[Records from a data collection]
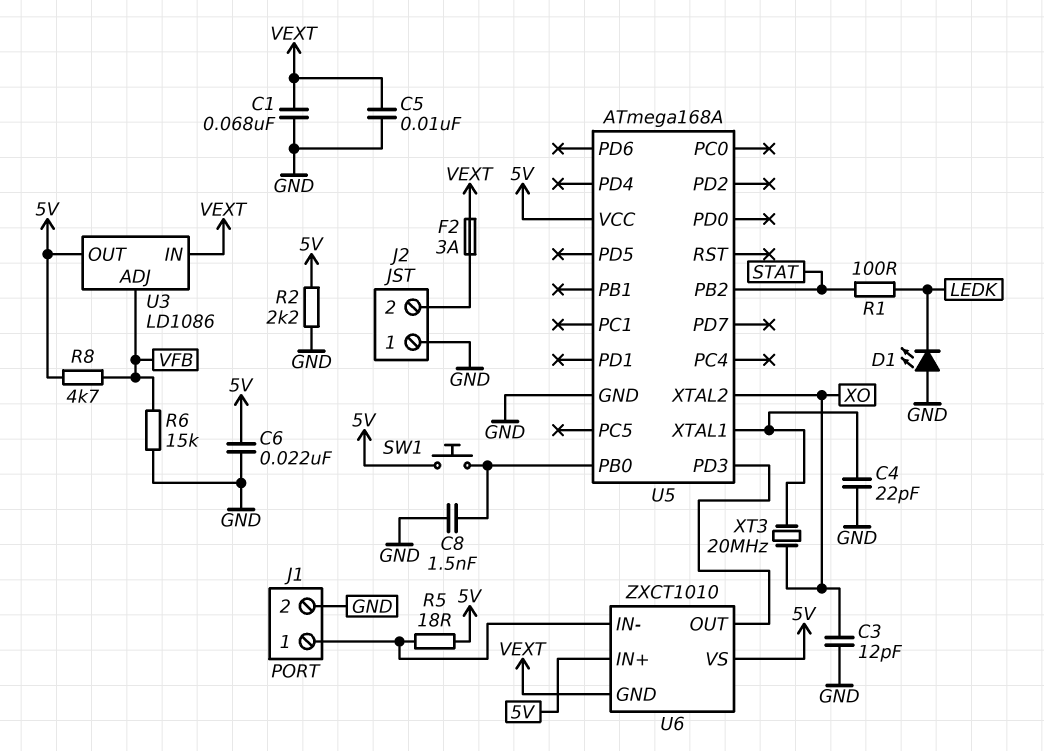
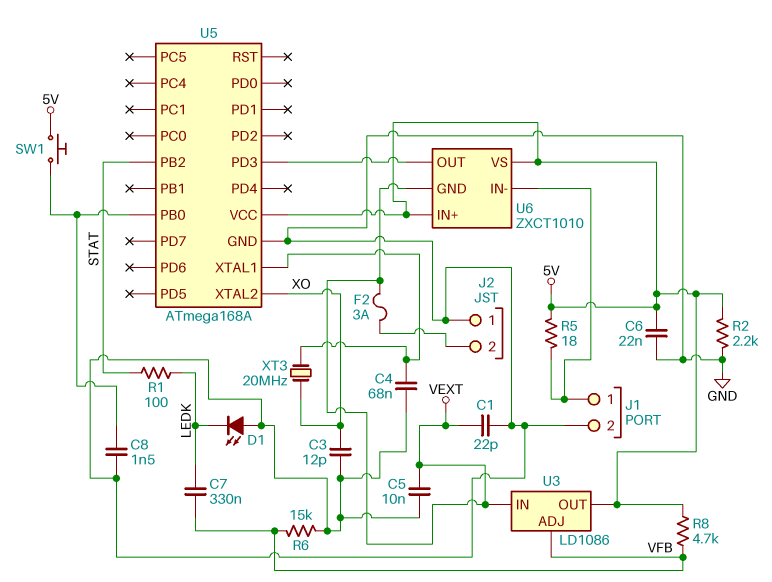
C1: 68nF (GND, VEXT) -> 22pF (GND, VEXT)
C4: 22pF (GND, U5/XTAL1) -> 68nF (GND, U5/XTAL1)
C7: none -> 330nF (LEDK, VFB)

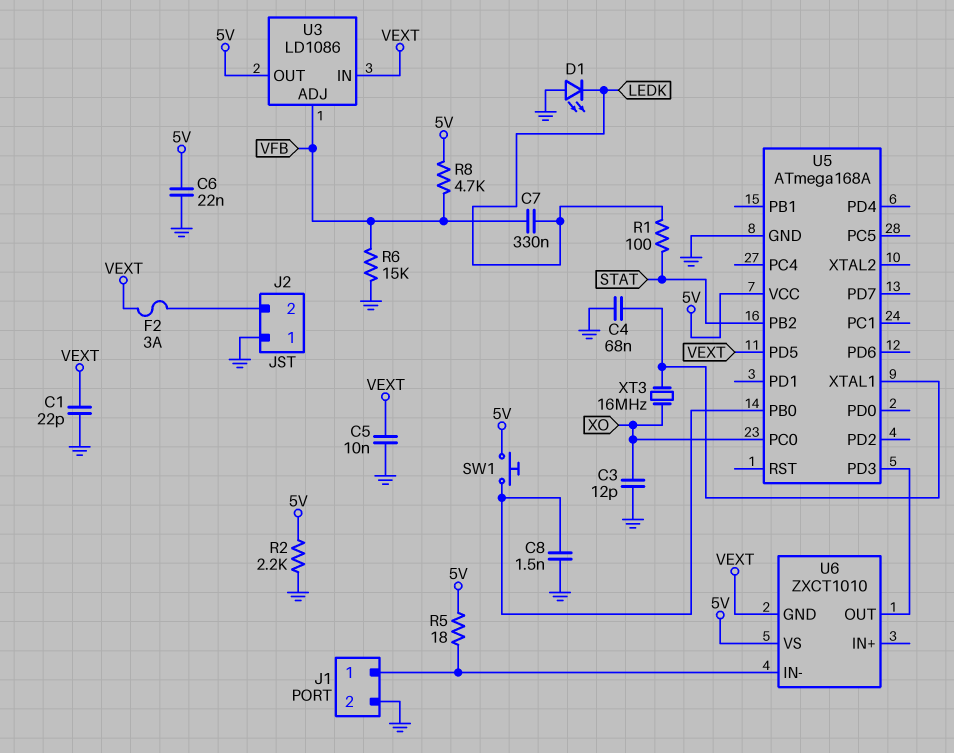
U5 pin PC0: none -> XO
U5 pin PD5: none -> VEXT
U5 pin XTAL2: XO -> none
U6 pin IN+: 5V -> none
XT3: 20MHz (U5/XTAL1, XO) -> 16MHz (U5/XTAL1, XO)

== TASK BRIEF ==
Beginning at the line with "C7: none -> 330nF (LEDK, VFB)", reproduce each line exactly through the last line of the records above, with pictures left out.

== YOUR SOLUTION ==
C7: none -> 330nF (LEDK, VFB)

U5 pin PC0: none -> XO
U5 pin PD5: none -> VEXT
U5 pin XTAL2: XO -> none
U6 pin IN+: 5V -> none
XT3: 20MHz (U5/XTAL1, XO) -> 16MHz (U5/XTAL1, XO)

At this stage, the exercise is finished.